__Directions for this task__
A complete and exact copy of the data below is the task.

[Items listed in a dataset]
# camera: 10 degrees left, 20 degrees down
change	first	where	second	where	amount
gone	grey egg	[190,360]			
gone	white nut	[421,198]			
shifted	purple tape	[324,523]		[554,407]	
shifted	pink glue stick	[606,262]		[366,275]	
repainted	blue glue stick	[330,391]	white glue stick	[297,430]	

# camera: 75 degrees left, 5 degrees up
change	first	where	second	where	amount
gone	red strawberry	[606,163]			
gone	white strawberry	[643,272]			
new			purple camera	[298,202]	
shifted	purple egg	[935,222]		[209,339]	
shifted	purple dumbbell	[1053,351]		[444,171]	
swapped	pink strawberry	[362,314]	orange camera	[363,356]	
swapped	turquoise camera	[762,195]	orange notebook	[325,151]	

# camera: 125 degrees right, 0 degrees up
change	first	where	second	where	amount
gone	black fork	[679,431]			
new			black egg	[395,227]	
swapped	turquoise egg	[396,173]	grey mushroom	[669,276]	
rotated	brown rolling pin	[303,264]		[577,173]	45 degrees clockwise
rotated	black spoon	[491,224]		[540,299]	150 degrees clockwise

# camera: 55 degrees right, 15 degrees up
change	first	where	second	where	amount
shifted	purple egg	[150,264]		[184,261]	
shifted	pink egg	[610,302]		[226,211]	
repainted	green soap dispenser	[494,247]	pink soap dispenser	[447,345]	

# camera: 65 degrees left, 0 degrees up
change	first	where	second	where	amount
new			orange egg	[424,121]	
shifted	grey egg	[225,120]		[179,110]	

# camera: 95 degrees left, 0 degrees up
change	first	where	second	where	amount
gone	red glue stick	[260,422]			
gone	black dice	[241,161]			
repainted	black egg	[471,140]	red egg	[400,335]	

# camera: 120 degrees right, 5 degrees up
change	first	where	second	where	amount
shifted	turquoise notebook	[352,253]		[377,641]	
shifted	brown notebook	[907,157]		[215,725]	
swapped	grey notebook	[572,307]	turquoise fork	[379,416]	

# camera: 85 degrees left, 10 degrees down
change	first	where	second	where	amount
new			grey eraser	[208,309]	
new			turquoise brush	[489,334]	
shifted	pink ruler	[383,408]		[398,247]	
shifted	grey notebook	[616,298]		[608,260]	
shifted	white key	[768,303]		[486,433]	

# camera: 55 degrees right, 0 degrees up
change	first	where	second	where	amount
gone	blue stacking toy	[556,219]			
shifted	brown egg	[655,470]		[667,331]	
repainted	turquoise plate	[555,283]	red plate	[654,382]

__Output below__
# camera: 10 degrees left, 20 degrees down
change	first	where	second	where	amount
gone	grey egg	[190,360]			
gone	white nut	[421,198]			
shifted	purple tape	[324,523]		[554,407]	
shifted	pink glue stick	[606,262]		[366,275]	
repainted	blue glue stick	[330,391]	white glue stick	[297,430]	

# camera: 75 degrees left, 5 degrees up
change	first	where	second	where	amount
gone	red strawberry	[606,163]			
gone	white strawberry	[643,272]			
new			purple camera	[298,202]	
shifted	purple egg	[935,222]		[209,339]	
shifted	purple dumbbell	[1053,351]		[444,171]	
swapped	pink strawberry	[362,314]	orange camera	[363,356]	
swapped	turquoise camera	[762,195]	orange notebook	[325,151]	

# camera: 125 degrees right, 0 degrees up
change	first	where	second	where	amount
gone	black fork	[679,431]			
new			black egg	[395,227]	
swapped	turquoise egg	[396,173]	grey mushroom	[669,276]	
rotated	brown rolling pin	[303,264]		[577,173]	45 degrees clockwise
rotated	black spoon	[491,224]		[540,299]	150 degrees clockwise

# camera: 55 degrees right, 15 degrees up
change	first	where	second	where	amount
shifted	purple egg	[150,264]		[184,261]	
shifted	pink egg	[610,302]		[226,211]	
repainted	green soap dispenser	[494,247]	pink soap dispenser	[447,345]	

# camera: 65 degrees left, 0 degrees up
change	first	where	second	where	amount
new			orange egg	[424,121]	
shifted	grey egg	[225,120]		[179,110]	

# camera: 95 degrees left, 0 degrees up
change	first	where	second	where	amount
gone	red glue stick	[260,422]			
gone	black dice	[241,161]			
repainted	black egg	[471,140]	red egg	[400,335]	

# camera: 120 degrees right, 5 degrees up
change	first	where	second	where	amount
shifted	turquoise notebook	[352,253]		[377,641]	
shifted	brown notebook	[907,157]		[215,725]	
swapped	grey notebook	[572,307]	turquoise fork	[379,416]	

# camera: 85 degrees left, 10 degrees down
change	first	where	second	where	amount
new			grey eraser	[208,309]	
new			turquoise brush	[489,334]	
shifted	pink ruler	[383,408]		[398,247]	
shifted	grey notebook	[616,298]		[608,260]	
shifted	white key	[768,303]		[486,433]	

# camera: 55 degrees right, 0 degrees up
change	first	where	second	where	amount
gone	blue stacking toy	[556,219]			
shifted	brown egg	[655,470]		[667,331]	
repainted	turquoise plate	[555,283]	red plate	[654,382]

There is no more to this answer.